>>
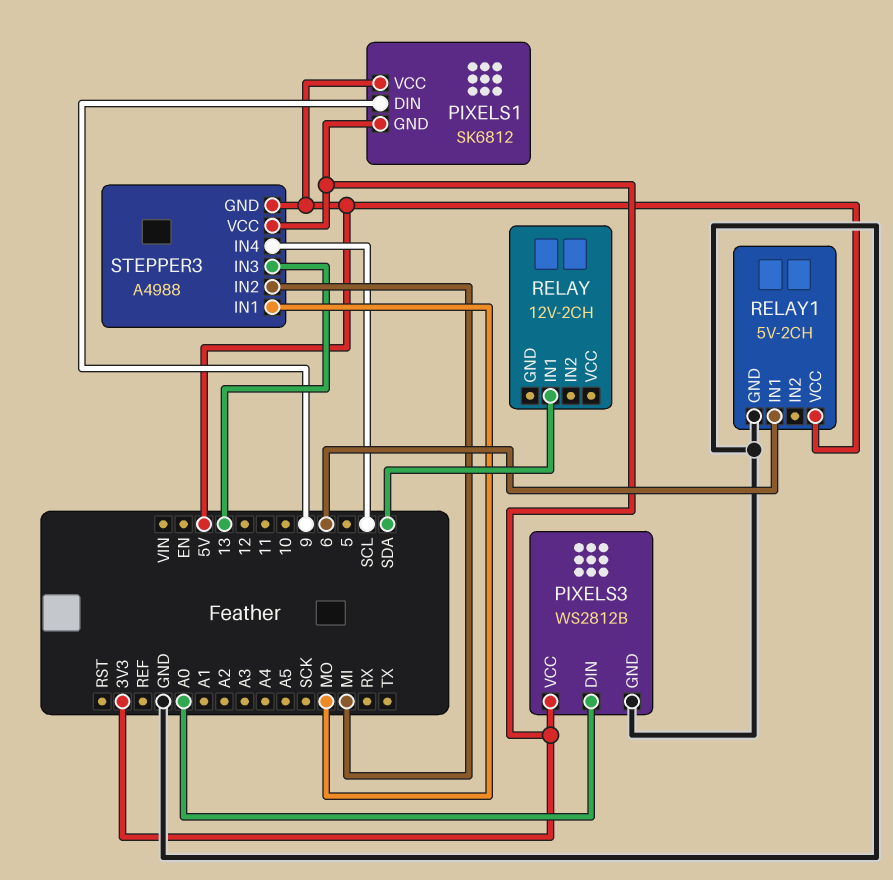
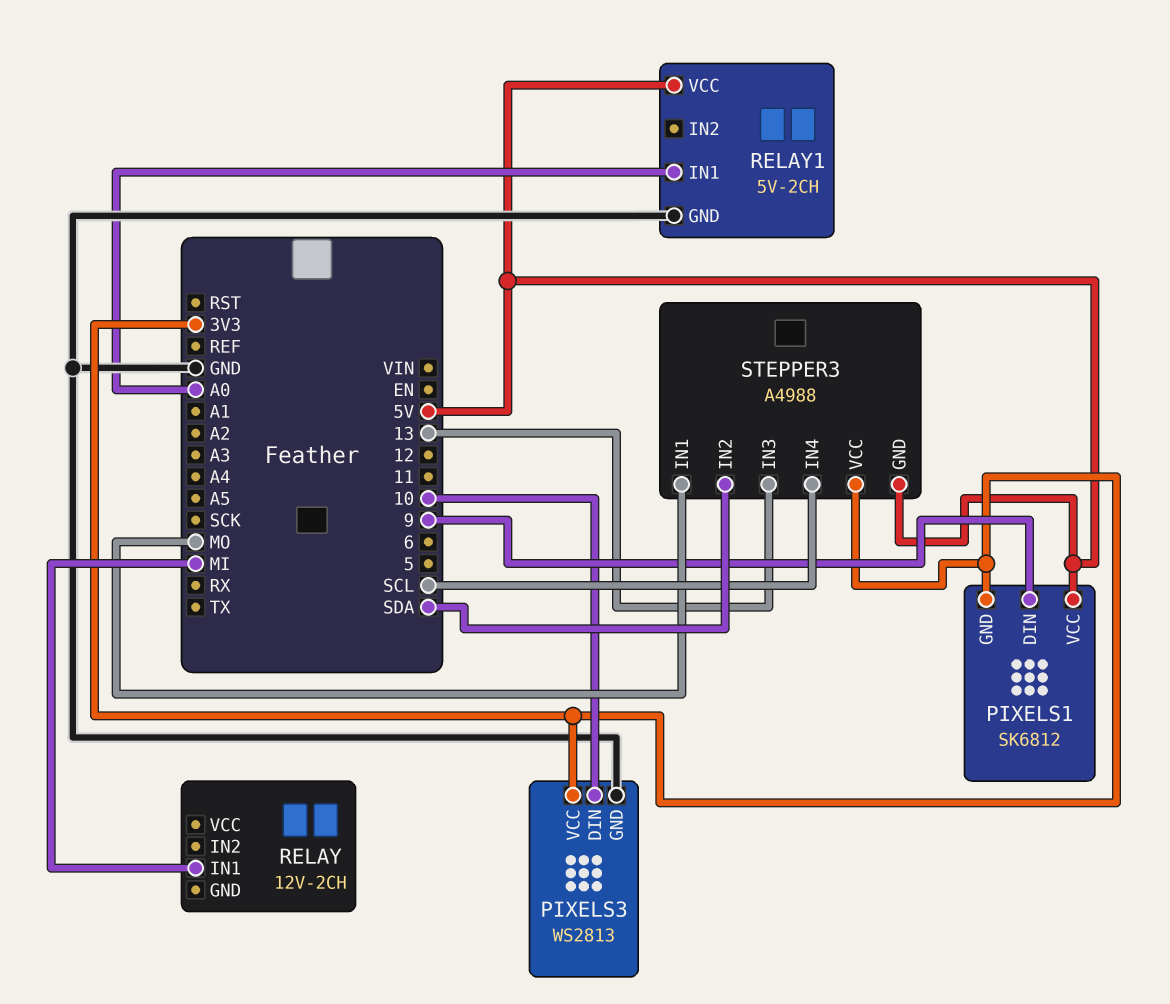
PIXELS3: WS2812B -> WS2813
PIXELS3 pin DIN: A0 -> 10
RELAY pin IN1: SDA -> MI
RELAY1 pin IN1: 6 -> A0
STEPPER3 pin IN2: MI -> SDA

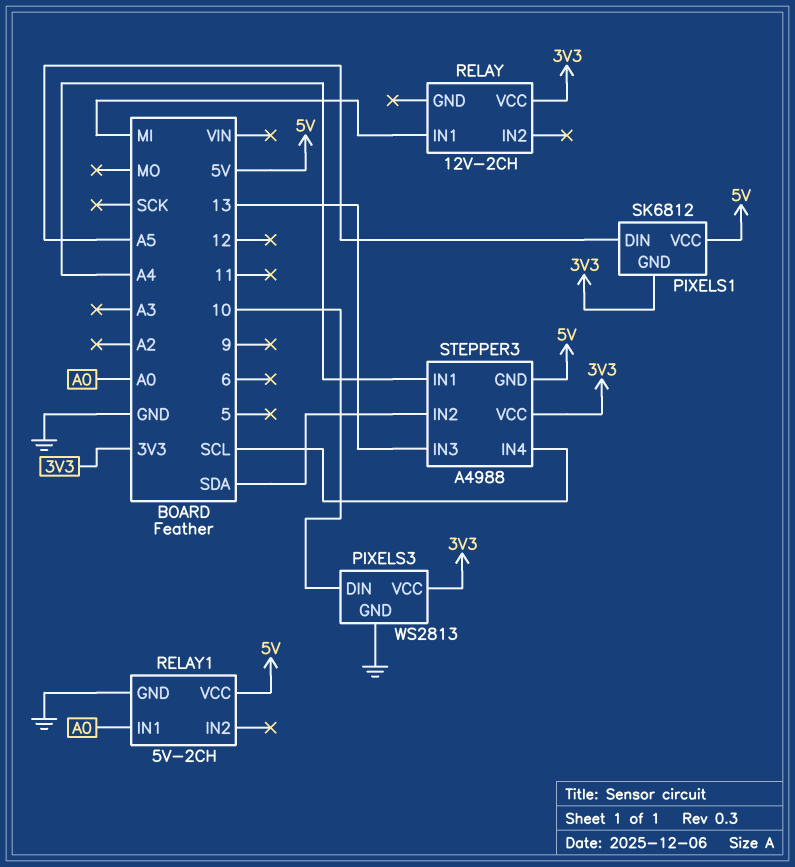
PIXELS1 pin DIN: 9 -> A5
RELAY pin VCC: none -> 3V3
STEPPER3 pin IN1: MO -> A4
<<
**TASK DESCRIPTION:**
Write out every line above again exactly, with the pictures left out.

**THE ANSWER:**
PIXELS3: WS2812B -> WS2813
PIXELS3 pin DIN: A0 -> 10
RELAY pin IN1: SDA -> MI
RELAY1 pin IN1: 6 -> A0
STEPPER3 pin IN2: MI -> SDA

PIXELS1 pin DIN: 9 -> A5
RELAY pin VCC: none -> 3V3
STEPPER3 pin IN1: MO -> A4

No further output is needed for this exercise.